▶ Dataset entries:
□ □ □ □ □ □ □

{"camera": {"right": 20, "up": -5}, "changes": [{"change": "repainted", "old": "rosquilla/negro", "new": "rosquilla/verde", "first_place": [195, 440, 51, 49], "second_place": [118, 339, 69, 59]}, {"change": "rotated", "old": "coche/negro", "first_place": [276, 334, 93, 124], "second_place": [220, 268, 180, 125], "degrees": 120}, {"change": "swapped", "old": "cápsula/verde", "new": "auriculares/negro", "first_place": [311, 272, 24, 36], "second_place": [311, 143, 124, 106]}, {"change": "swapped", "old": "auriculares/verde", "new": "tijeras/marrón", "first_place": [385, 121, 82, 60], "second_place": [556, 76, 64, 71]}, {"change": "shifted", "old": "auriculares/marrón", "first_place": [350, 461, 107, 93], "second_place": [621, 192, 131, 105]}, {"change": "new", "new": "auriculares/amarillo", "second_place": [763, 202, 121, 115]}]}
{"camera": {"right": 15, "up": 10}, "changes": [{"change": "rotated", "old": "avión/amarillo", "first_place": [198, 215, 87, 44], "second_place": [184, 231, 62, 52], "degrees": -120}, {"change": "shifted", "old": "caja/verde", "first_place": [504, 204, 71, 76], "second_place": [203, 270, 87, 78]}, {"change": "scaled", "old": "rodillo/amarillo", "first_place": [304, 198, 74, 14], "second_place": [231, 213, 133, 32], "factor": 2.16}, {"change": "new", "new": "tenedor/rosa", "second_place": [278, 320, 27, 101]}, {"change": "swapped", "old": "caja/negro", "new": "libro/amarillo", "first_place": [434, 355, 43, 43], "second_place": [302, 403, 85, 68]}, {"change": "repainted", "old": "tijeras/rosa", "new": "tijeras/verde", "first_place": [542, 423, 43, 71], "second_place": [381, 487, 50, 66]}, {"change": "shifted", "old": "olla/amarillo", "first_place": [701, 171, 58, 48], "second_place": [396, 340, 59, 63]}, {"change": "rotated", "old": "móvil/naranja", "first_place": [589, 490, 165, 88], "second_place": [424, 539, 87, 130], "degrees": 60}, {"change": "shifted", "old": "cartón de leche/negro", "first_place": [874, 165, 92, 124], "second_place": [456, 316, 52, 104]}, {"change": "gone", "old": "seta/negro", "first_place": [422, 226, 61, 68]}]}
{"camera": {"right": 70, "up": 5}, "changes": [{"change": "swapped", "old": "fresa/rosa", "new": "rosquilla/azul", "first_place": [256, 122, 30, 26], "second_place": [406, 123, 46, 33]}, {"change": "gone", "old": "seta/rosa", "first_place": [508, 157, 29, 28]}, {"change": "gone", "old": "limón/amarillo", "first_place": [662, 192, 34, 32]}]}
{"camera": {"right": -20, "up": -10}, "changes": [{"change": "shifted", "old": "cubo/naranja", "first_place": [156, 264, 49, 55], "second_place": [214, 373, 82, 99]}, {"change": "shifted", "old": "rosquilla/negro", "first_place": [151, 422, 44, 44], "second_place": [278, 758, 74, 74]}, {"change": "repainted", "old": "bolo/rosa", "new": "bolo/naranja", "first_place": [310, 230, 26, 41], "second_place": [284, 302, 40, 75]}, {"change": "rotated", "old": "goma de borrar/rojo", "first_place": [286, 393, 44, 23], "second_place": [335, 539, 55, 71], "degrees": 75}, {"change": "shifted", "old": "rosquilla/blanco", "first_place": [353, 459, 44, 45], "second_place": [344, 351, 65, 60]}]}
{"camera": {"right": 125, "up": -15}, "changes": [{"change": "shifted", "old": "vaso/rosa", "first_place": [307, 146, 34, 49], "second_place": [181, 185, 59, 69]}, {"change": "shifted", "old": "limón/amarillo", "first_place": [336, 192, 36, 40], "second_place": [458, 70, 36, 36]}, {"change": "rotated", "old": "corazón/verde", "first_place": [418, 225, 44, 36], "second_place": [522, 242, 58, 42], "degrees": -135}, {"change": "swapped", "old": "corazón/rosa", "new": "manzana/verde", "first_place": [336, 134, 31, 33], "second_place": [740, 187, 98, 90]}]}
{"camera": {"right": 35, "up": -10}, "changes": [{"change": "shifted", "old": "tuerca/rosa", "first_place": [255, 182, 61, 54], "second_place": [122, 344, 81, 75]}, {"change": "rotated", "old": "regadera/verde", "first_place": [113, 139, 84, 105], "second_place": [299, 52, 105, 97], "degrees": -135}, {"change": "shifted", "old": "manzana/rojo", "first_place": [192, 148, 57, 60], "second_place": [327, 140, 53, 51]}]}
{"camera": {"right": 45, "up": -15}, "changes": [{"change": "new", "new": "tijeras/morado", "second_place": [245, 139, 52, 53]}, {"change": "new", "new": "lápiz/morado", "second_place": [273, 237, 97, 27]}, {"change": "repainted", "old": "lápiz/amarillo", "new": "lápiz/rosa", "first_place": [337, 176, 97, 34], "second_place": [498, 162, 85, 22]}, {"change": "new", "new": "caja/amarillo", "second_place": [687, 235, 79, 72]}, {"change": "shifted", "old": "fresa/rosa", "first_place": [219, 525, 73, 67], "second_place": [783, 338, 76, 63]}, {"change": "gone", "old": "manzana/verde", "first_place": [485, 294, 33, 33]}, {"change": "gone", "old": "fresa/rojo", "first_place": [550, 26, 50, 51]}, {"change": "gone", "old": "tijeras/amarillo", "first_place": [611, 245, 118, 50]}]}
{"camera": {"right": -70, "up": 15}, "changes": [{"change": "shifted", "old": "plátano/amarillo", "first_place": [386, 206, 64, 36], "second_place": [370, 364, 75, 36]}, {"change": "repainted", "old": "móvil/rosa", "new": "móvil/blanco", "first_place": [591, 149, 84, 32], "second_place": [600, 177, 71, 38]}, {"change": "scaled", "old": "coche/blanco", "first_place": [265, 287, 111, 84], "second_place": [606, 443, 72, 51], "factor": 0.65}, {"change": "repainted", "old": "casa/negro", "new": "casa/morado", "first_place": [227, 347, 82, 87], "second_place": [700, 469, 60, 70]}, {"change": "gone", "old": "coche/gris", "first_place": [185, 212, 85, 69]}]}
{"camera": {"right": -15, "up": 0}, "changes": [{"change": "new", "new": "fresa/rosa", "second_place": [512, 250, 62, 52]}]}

□ □ □ □ □ □ □

▶ Work item:
All of the entries above need to be set down again exactly.

▶ Task result:
{"camera": {"right": 20, "up": -5}, "changes": [{"change": "repainted", "old": "rosquilla/negro", "new": "rosquilla/verde", "first_place": [195, 440, 51, 49], "second_place": [118, 339, 69, 59]}, {"change": "rotated", "old": "coche/negro", "first_place": [276, 334, 93, 124], "second_place": [220, 268, 180, 125], "degrees": 120}, {"change": "swapped", "old": "cápsula/verde", "new": "auriculares/negro", "first_place": [311, 272, 24, 36], "second_place": [311, 143, 124, 106]}, {"change": "swapped", "old": "auriculares/verde", "new": "tijeras/marrón", "first_place": [385, 121, 82, 60], "second_place": [556, 76, 64, 71]}, {"change": "shifted", "old": "auriculares/marrón", "first_place": [350, 461, 107, 93], "second_place": [621, 192, 131, 105]}, {"change": "new", "new": "auriculares/amarillo", "second_place": [763, 202, 121, 115]}]}
{"camera": {"right": 15, "up": 10}, "changes": [{"change": "rotated", "old": "avión/amarillo", "first_place": [198, 215, 87, 44], "second_place": [184, 231, 62, 52], "degrees": -120}, {"change": "shifted", "old": "caja/verde", "first_place": [504, 204, 71, 76], "second_place": [203, 270, 87, 78]}, {"change": "scaled", "old": "rodillo/amarillo", "first_place": [304, 198, 74, 14], "second_place": [231, 213, 133, 32], "factor": 2.16}, {"change": "new", "new": "tenedor/rosa", "second_place": [278, 320, 27, 101]}, {"change": "swapped", "old": "caja/negro", "new": "libro/amarillo", "first_place": [434, 355, 43, 43], "second_place": [302, 403, 85, 68]}, {"change": "repainted", "old": "tijeras/rosa", "new": "tijeras/verde", "first_place": [542, 423, 43, 71], "second_place": [381, 487, 50, 66]}, {"change": "shifted", "old": "olla/amarillo", "first_place": [701, 171, 58, 48], "second_place": [396, 340, 59, 63]}, {"change": "rotated", "old": "móvil/naranja", "first_place": [589, 490, 165, 88], "second_place": [424, 539, 87, 130], "degrees": 60}, {"change": "shifted", "old": "cartón de leche/negro", "first_place": [874, 165, 92, 124], "second_place": [456, 316, 52, 104]}, {"change": "gone", "old": "seta/negro", "first_place": [422, 226, 61, 68]}]}
{"camera": {"right": 70, "up": 5}, "changes": [{"change": "swapped", "old": "fresa/rosa", "new": "rosquilla/azul", "first_place": [256, 122, 30, 26], "second_place": [406, 123, 46, 33]}, {"change": "gone", "old": "seta/rosa", "first_place": [508, 157, 29, 28]}, {"change": "gone", "old": "limón/amarillo", "first_place": [662, 192, 34, 32]}]}
{"camera": {"right": -20, "up": -10}, "changes": [{"change": "shifted", "old": "cubo/naranja", "first_place": [156, 264, 49, 55], "second_place": [214, 373, 82, 99]}, {"change": "shifted", "old": "rosquilla/negro", "first_place": [151, 422, 44, 44], "second_place": [278, 758, 74, 74]}, {"change": "repainted", "old": "bolo/rosa", "new": "bolo/naranja", "first_place": [310, 230, 26, 41], "second_place": [284, 302, 40, 75]}, {"change": "rotated", "old": "goma de borrar/rojo", "first_place": [286, 393, 44, 23], "second_place": [335, 539, 55, 71], "degrees": 75}, {"change": "shifted", "old": "rosquilla/blanco", "first_place": [353, 459, 44, 45], "second_place": [344, 351, 65, 60]}]}
{"camera": {"right": 125, "up": -15}, "changes": [{"change": "shifted", "old": "vaso/rosa", "first_place": [307, 146, 34, 49], "second_place": [181, 185, 59, 69]}, {"change": "shifted", "old": "limón/amarillo", "first_place": [336, 192, 36, 40], "second_place": [458, 70, 36, 36]}, {"change": "rotated", "old": "corazón/verde", "first_place": [418, 225, 44, 36], "second_place": [522, 242, 58, 42], "degrees": -135}, {"change": "swapped", "old": "corazón/rosa", "new": "manzana/verde", "first_place": [336, 134, 31, 33], "second_place": [740, 187, 98, 90]}]}
{"camera": {"right": 35, "up": -10}, "changes": [{"change": "shifted", "old": "tuerca/rosa", "first_place": [255, 182, 61, 54], "second_place": [122, 344, 81, 75]}, {"change": "rotated", "old": "regadera/verde", "first_place": [113, 139, 84, 105], "second_place": [299, 52, 105, 97], "degrees": -135}, {"change": "shifted", "old": "manzana/rojo", "first_place": [192, 148, 57, 60], "second_place": [327, 140, 53, 51]}]}
{"camera": {"right": 45, "up": -15}, "changes": [{"change": "new", "new": "tijeras/morado", "second_place": [245, 139, 52, 53]}, {"change": "new", "new": "lápiz/morado", "second_place": [273, 237, 97, 27]}, {"change": "repainted", "old": "lápiz/amarillo", "new": "lápiz/rosa", "first_place": [337, 176, 97, 34], "second_place": [498, 162, 85, 22]}, {"change": "new", "new": "caja/amarillo", "second_place": [687, 235, 79, 72]}, {"change": "shifted", "old": "fresa/rosa", "first_place": [219, 525, 73, 67], "second_place": [783, 338, 76, 63]}, {"change": "gone", "old": "manzana/verde", "first_place": [485, 294, 33, 33]}, {"change": "gone", "old": "fresa/rojo", "first_place": [550, 26, 50, 51]}, {"change": "gone", "old": "tijeras/amarillo", "first_place": [611, 245, 118, 50]}]}
{"camera": {"right": -70, "up": 15}, "changes": [{"change": "shifted", "old": "plátano/amarillo", "first_place": [386, 206, 64, 36], "second_place": [370, 364, 75, 36]}, {"change": "repainted", "old": "móvil/rosa", "new": "móvil/blanco", "first_place": [591, 149, 84, 32], "second_place": [600, 177, 71, 38]}, {"change": "scaled", "old": "coche/blanco", "first_place": [265, 287, 111, 84], "second_place": [606, 443, 72, 51], "factor": 0.65}, {"change": "repainted", "old": "casa/negro", "new": "casa/morado", "first_place": [227, 347, 82, 87], "second_place": [700, 469, 60, 70]}, {"change": "gone", "old": "coche/gris", "first_place": [185, 212, 85, 69]}]}
{"camera": {"right": -15, "up": 0}, "changes": [{"change": "new", "new": "fresa/rosa", "second_place": [512, 250, 62, 52]}]}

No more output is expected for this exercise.